**Exercise data**.
☆ ☆ ☆ ☆ ☆
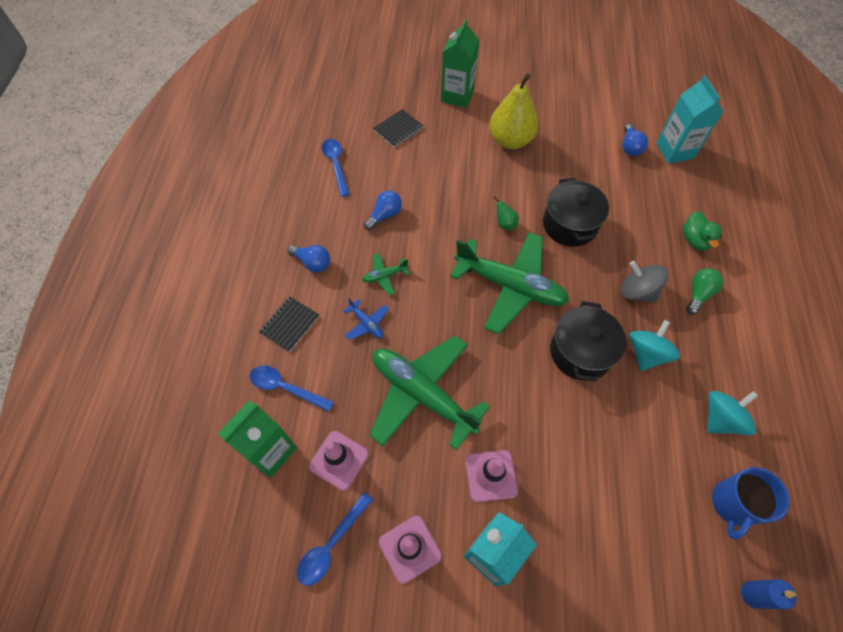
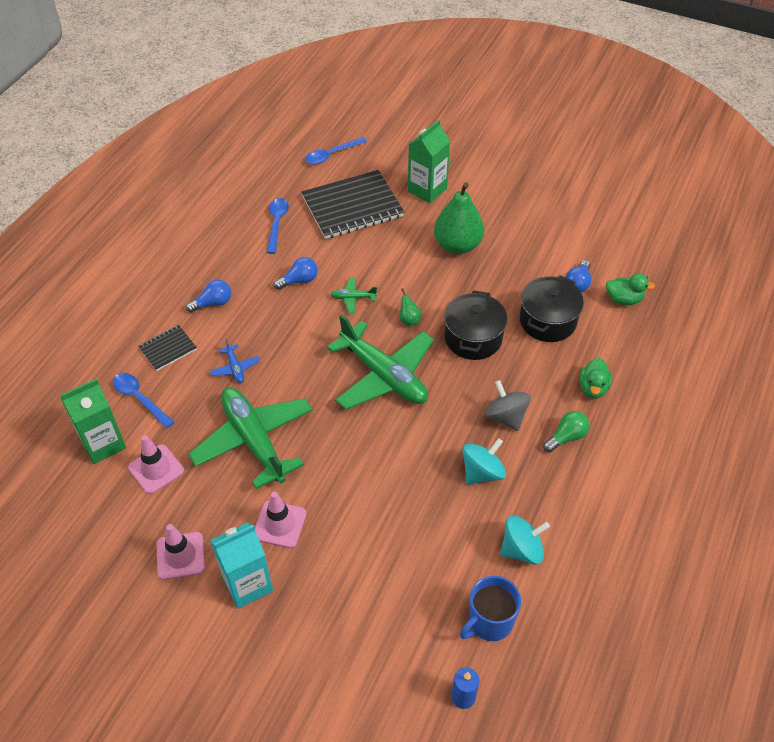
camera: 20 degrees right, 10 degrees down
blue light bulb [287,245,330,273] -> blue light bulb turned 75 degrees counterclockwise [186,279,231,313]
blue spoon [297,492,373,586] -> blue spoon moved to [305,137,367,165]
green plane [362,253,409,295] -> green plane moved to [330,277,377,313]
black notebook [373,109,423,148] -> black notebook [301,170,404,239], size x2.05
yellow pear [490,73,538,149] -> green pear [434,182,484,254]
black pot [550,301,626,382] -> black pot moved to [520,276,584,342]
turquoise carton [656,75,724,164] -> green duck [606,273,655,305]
☆ ☆ ☆ ☆ ☆
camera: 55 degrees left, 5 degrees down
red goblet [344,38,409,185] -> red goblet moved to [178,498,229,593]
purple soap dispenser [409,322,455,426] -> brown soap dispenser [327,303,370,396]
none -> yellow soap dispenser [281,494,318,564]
☆ ☆ ☆ ☆ ☆
**Exercise**.
Extract from the records above the lines from the one containing "camera: 20 degrees right, 10 degrees down" to the one containing "turquoise carton [656,75,724,164]", both lines included, exactly as they appear and with nothing else.

**Completed task**.
camera: 20 degrees right, 10 degrees down
blue light bulb [287,245,330,273] -> blue light bulb turned 75 degrees counterclockwise [186,279,231,313]
blue spoon [297,492,373,586] -> blue spoon moved to [305,137,367,165]
green plane [362,253,409,295] -> green plane moved to [330,277,377,313]
black notebook [373,109,423,148] -> black notebook [301,170,404,239], size x2.05
yellow pear [490,73,538,149] -> green pear [434,182,484,254]
black pot [550,301,626,382] -> black pot moved to [520,276,584,342]
turquoise carton [656,75,724,164] -> green duck [606,273,655,305]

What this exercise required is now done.